'''

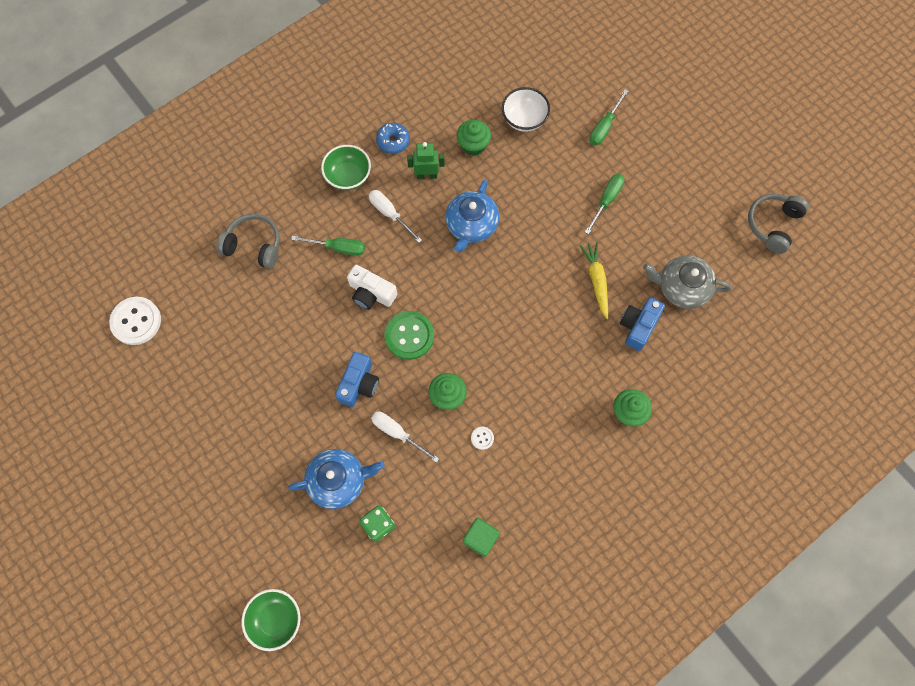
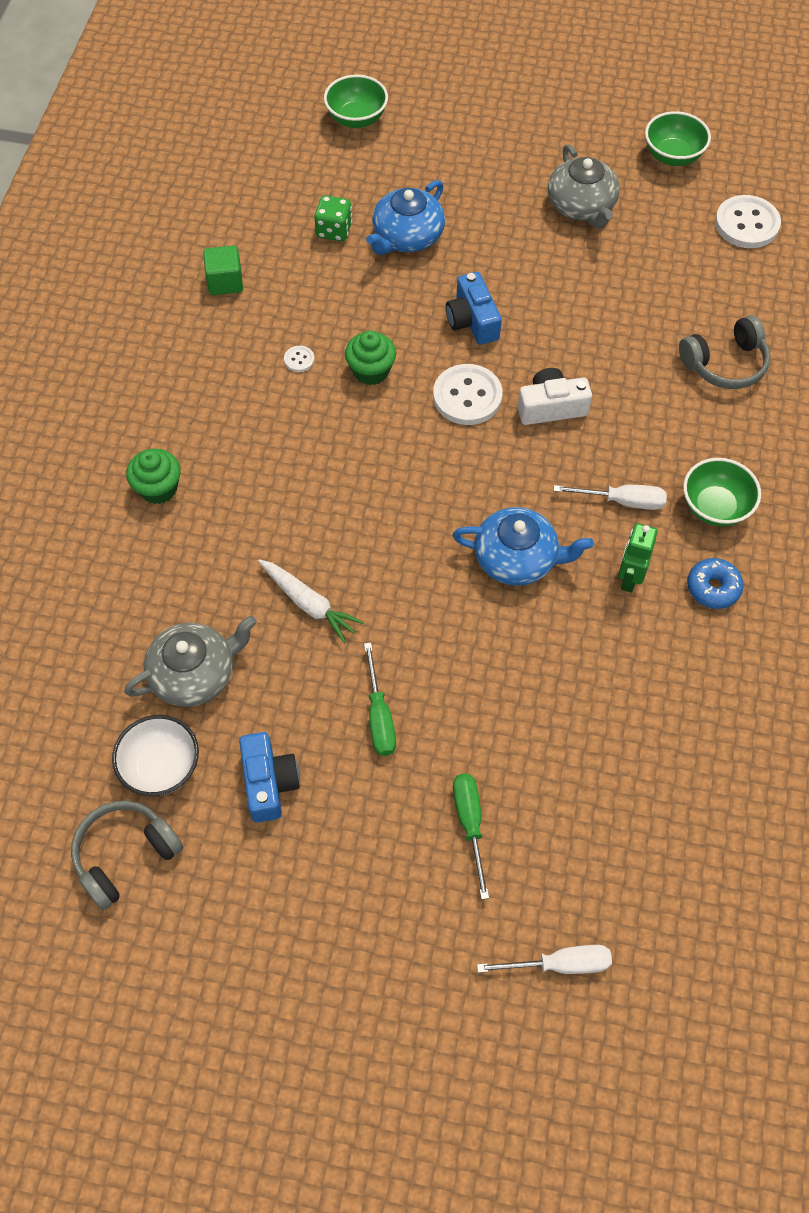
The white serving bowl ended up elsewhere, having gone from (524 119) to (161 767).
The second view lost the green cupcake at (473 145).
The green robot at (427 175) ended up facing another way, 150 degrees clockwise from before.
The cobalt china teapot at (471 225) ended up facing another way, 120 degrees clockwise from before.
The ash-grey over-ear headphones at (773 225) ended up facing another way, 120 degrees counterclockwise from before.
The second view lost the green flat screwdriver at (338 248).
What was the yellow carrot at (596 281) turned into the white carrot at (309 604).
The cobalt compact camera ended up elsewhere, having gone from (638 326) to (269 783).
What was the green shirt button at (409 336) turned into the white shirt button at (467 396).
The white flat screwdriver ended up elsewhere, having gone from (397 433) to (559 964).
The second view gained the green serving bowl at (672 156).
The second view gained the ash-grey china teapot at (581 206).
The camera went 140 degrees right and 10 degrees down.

'''

Work request
Could you print, exactly and with nothing else, the lines from the one containing "The second view lost the green cupcake" through the last line of the records above?

Solution for this exercise
The second view lost the green cupcake at (473 145).
The green robot at (427 175) ended up facing another way, 150 degrees clockwise from before.
The cobalt china teapot at (471 225) ended up facing another way, 120 degrees clockwise from before.
The ash-grey over-ear headphones at (773 225) ended up facing another way, 120 degrees counterclockwise from before.
The second view lost the green flat screwdriver at (338 248).
What was the yellow carrot at (596 281) turned into the white carrot at (309 604).
The cobalt compact camera ended up elsewhere, having gone from (638 326) to (269 783).
What was the green shirt button at (409 336) turned into the white shirt button at (467 396).
The white flat screwdriver ended up elsewhere, having gone from (397 433) to (559 964).
The second view gained the green serving bowl at (672 156).
The second view gained the ash-grey china teapot at (581 206).
The camera went 140 degrees right and 10 degrees down.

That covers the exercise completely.